>>>>

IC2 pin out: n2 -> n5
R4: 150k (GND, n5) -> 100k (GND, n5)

<<<<
>>>>

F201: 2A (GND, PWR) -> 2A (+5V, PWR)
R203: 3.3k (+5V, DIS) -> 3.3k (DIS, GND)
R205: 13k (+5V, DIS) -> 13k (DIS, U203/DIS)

<<<<

Required work: Give again, word for word, every line of the listing above from the one with "F201: 2A (GND, PWR) -> 2A (+5V, PWR)" to the one with "R205: 13k (+5V, DIS) -> 13k (DIS, U203/DIS)", both inclusive, and nothing beyond them.

Exercise solution:
F201: 2A (GND, PWR) -> 2A (+5V, PWR)
R203: 3.3k (+5V, DIS) -> 3.3k (DIS, GND)
R205: 13k (+5V, DIS) -> 13k (DIS, U203/DIS)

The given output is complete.